After locating the line with "R2: 33k (+3V3, W6) -> 33k (W2, W6)", reproduce it and all following lines of the listing below exactly, stopping only at the final line.
=== Provided information ===
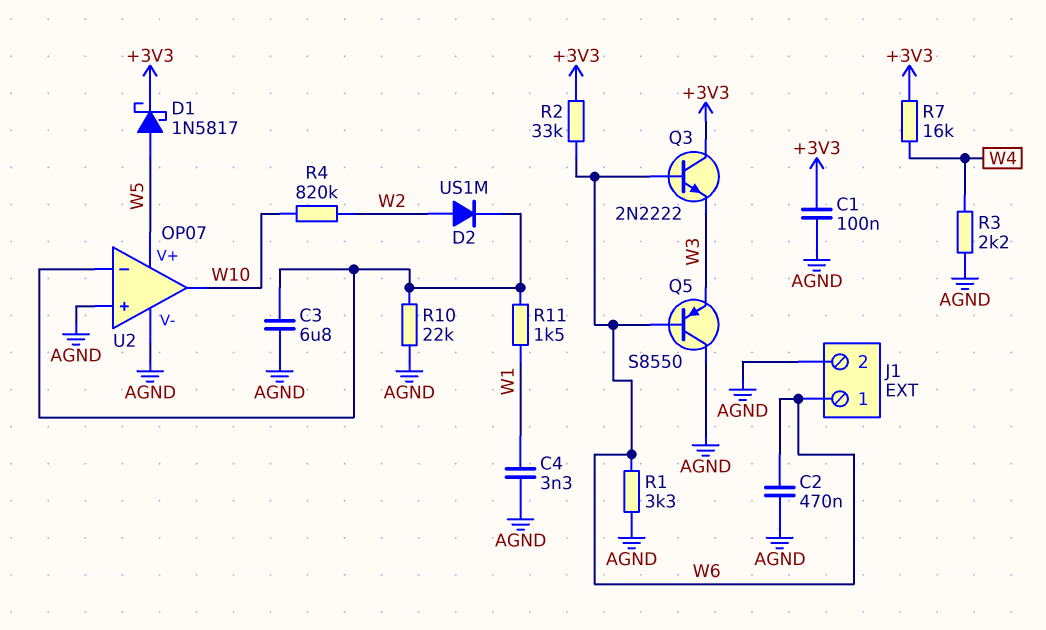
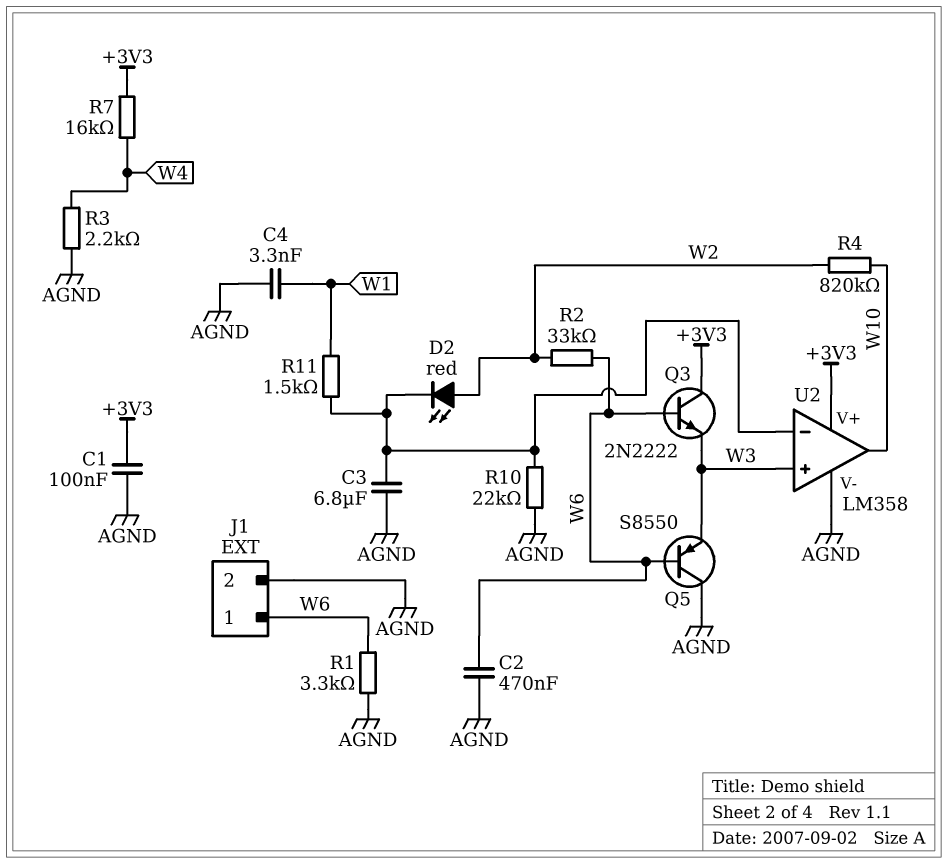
D1: schottky 1N5817 (A W5, K +3V3) -> none
D2: diode US1M (A W2, K U2/in-) -> LED red (A W2, K U2/in-)
R2: 33k (+3V3, W6) -> 33k (W2, W6)
U2: OP07 -> LM358
U2 pin V+: W5 -> +3V3
U2 pin in+: AGND -> W3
===
Solution below -
R2: 33k (+3V3, W6) -> 33k (W2, W6)
U2: OP07 -> LM358
U2 pin V+: W5 -> +3V3
U2 pin in+: AGND -> W3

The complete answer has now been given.